TASK REQUIREMENTS — In the records below, find the line with "brown brush [419,279,500,330]" and the line with "none -> red tape [635,141,687,176]"; return exactly those lines and every line between them.

====== RECORDED INFORMATION ======

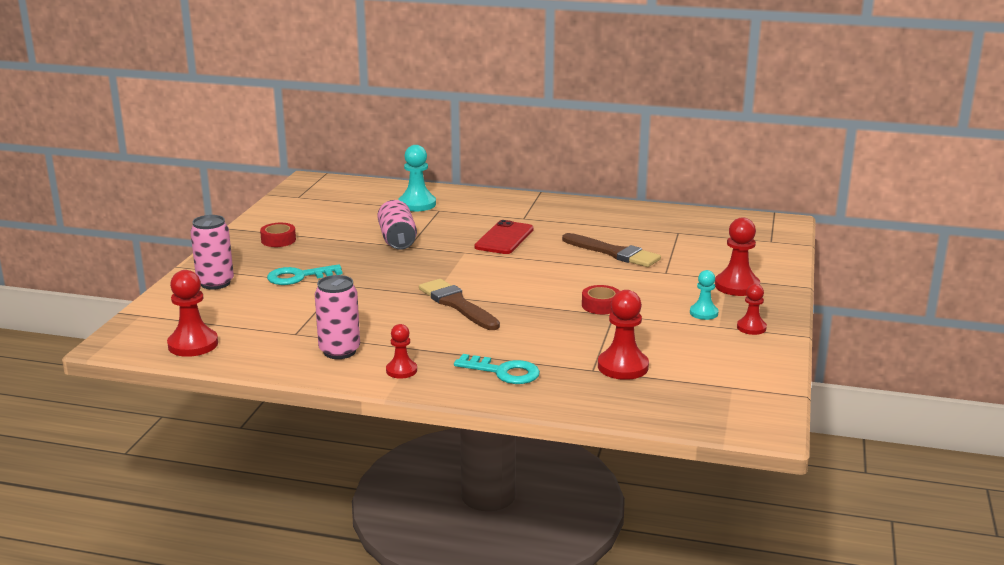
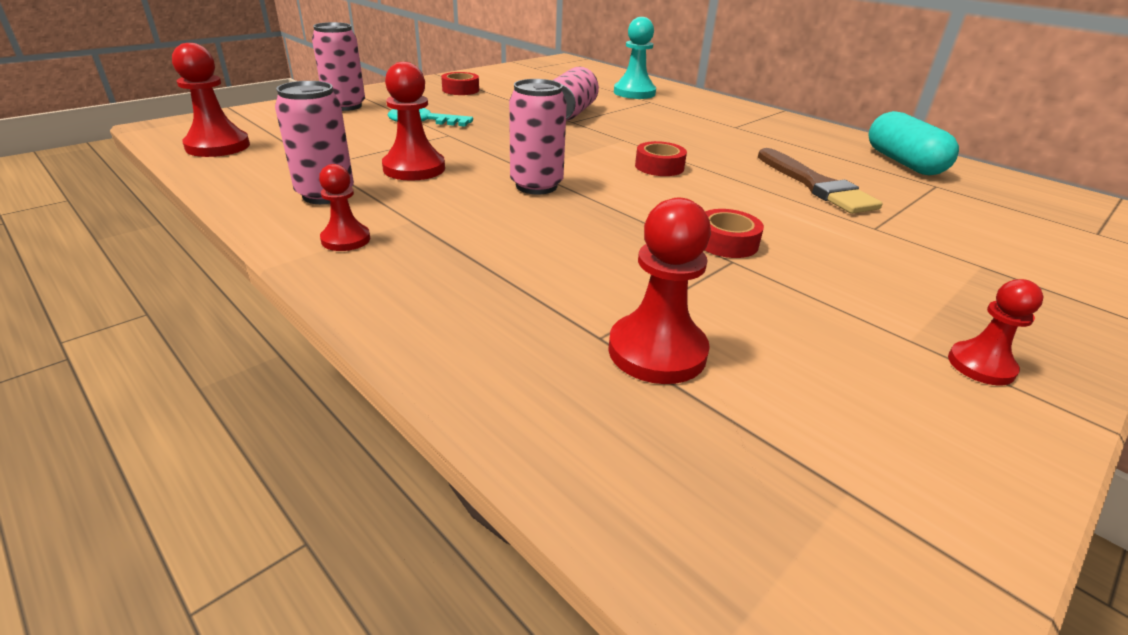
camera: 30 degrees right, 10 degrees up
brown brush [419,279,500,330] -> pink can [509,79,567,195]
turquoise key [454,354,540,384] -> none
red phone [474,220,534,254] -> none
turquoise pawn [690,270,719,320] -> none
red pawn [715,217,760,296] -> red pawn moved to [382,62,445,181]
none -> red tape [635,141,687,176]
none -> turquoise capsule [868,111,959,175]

======

SOLVED PROBLEM —
brown brush [419,279,500,330] -> pink can [509,79,567,195]
turquoise key [454,354,540,384] -> none
red phone [474,220,534,254] -> none
turquoise pawn [690,270,719,320] -> none
red pawn [715,217,760,296] -> red pawn moved to [382,62,445,181]
none -> red tape [635,141,687,176]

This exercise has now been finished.